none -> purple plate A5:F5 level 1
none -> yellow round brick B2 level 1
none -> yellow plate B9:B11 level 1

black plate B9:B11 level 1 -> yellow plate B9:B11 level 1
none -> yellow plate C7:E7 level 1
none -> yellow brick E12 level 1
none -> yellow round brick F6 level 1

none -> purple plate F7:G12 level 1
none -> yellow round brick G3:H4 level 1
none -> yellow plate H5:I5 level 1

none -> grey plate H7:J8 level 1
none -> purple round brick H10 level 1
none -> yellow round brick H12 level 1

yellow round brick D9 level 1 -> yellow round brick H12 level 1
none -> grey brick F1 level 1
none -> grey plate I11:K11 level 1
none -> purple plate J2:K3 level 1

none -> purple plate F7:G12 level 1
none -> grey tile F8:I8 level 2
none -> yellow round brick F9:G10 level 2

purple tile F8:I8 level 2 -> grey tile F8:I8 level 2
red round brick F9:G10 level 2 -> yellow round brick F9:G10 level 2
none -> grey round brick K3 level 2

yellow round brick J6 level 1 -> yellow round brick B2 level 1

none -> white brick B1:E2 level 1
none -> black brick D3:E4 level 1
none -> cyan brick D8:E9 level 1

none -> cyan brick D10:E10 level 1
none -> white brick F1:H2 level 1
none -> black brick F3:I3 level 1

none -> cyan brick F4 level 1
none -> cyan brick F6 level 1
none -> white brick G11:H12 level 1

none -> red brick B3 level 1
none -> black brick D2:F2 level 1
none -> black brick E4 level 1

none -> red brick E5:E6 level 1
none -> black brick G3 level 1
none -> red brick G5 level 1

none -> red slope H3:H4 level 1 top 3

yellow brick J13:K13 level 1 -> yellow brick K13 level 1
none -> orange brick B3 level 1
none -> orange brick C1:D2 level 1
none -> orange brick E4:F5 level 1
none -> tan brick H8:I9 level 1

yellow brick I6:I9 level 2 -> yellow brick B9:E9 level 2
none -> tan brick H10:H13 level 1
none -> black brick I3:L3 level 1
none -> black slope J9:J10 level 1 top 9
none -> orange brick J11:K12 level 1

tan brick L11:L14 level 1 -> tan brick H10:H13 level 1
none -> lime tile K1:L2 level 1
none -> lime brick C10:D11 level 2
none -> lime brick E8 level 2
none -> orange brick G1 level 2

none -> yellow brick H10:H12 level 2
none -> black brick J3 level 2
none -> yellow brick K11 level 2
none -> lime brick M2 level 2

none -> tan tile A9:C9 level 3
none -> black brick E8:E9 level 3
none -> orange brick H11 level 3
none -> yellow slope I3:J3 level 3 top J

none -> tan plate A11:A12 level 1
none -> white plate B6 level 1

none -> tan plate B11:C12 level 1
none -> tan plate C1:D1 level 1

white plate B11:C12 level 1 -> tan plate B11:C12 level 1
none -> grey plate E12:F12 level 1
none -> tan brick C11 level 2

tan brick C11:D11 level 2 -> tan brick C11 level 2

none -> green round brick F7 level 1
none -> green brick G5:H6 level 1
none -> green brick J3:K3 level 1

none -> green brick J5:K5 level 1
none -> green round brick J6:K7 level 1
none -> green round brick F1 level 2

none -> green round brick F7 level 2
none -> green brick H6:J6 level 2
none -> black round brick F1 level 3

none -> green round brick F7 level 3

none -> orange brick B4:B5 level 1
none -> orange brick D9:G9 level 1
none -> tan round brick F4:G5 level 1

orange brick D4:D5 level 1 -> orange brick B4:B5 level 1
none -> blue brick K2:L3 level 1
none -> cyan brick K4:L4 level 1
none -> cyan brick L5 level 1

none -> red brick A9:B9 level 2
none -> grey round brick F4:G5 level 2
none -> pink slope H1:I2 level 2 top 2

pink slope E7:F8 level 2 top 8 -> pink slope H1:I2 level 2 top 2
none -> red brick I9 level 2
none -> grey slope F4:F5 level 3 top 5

■ Activity
Within the listing above, give again exactly every line from the line with "none -> yellow round brick F6 level 1" through the line with "none -> lime brick E8 level 2", both included, and no other line.

■ Output for this exercise
none -> yellow round brick F6 level 1

none -> purple plate F7:G12 level 1
none -> yellow round brick G3:H4 level 1
none -> yellow plate H5:I5 level 1

none -> grey plate H7:J8 level 1
none -> purple round brick H10 level 1
none -> yellow round brick H12 level 1

yellow round brick D9 level 1 -> yellow round brick H12 level 1
none -> grey brick F1 level 1
none -> grey plate I11:K11 level 1
none -> purple plate J2:K3 level 1

none -> purple plate F7:G12 level 1
none -> grey tile F8:I8 level 2
none -> yellow round brick F9:G10 level 2

purple tile F8:I8 level 2 -> grey tile F8:I8 level 2
red round brick F9:G10 level 2 -> yellow round brick F9:G10 level 2
none -> grey round brick K3 level 2

yellow round brick J6 level 1 -> yellow round brick B2 level 1

none -> white brick B1:E2 level 1
none -> black brick D3:E4 level 1
none -> cyan brick D8:E9 level 1

none -> cyan brick D10:E10 level 1
none -> white brick F1:H2 level 1
none -> black brick F3:I3 level 1

none -> cyan brick F4 level 1
none -> cyan brick F6 level 1
none -> white brick G11:H12 level 1

none -> red brick B3 level 1
none -> black brick D2:F2 level 1
none -> black brick E4 level 1

none -> red brick E5:E6 level 1
none -> black brick G3 level 1
none -> red brick G5 level 1

none -> red slope H3:H4 level 1 top 3

yellow brick J13:K13 level 1 -> yellow brick K13 level 1
none -> orange brick B3 level 1
none -> orange brick C1:D2 level 1
none -> orange brick E4:F5 level 1
none -> tan brick H8:I9 level 1

yellow brick I6:I9 level 2 -> yellow brick B9:E9 level 2
none -> tan brick H10:H13 level 1
none -> black brick I3:L3 level 1
none -> black slope J9:J10 level 1 top 9
none -> orange brick J11:K12 level 1

tan brick L11:L14 level 1 -> tan brick H10:H13 level 1
none -> lime tile K1:L2 level 1
none -> lime brick C10:D11 level 2
none -> lime brick E8 level 2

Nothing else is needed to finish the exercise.